Reproduce verbatim the entries below, from the first one through the line containing "blue arrow: moved 2 px right, 1 px up".

● RECORDS FOR THE EXERCISE:
◆ ◆ ◆ ◆ ◆

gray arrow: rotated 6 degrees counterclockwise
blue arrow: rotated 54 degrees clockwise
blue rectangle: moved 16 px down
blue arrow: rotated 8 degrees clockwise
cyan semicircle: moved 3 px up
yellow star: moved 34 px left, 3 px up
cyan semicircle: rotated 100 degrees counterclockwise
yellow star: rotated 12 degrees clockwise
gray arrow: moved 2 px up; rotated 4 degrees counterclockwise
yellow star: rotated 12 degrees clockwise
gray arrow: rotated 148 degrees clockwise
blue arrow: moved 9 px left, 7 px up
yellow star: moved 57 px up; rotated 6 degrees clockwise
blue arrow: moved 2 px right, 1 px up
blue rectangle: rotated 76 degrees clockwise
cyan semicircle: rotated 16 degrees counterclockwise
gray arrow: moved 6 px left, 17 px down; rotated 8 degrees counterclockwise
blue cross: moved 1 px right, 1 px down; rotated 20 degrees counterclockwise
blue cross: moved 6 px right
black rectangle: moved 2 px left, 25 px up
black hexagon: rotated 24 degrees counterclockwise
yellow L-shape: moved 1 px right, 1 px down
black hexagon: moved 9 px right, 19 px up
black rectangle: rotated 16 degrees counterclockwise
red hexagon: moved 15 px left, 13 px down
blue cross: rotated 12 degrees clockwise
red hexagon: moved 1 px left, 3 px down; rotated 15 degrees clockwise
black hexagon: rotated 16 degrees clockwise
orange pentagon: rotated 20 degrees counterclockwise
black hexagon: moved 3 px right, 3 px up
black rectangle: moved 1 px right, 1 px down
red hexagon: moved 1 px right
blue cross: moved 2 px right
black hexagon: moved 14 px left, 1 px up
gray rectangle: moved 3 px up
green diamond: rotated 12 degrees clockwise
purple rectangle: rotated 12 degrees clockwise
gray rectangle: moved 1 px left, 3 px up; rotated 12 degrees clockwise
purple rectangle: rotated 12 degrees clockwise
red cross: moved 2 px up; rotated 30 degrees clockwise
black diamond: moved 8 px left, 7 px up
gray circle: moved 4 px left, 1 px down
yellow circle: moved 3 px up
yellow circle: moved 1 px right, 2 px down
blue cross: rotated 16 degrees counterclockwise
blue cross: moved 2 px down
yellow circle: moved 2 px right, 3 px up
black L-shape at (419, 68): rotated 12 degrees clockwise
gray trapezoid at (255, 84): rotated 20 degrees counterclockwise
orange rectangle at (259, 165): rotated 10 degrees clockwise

◆ ◆ ◆ ◆ ◆

● SOLUTION:
gray arrow: rotated 6 degrees counterclockwise
blue arrow: rotated 54 degrees clockwise
blue rectangle: moved 16 px down
blue arrow: rotated 8 degrees clockwise
cyan semicircle: moved 3 px up
yellow star: moved 34 px left, 3 px up
cyan semicircle: rotated 100 degrees counterclockwise
yellow star: rotated 12 degrees clockwise
gray arrow: moved 2 px up; rotated 4 degrees counterclockwise
yellow star: rotated 12 degrees clockwise
gray arrow: rotated 148 degrees clockwise
blue arrow: moved 9 px left, 7 px up
yellow star: moved 57 px up; rotated 6 degrees clockwise
blue arrow: moved 2 px right, 1 px up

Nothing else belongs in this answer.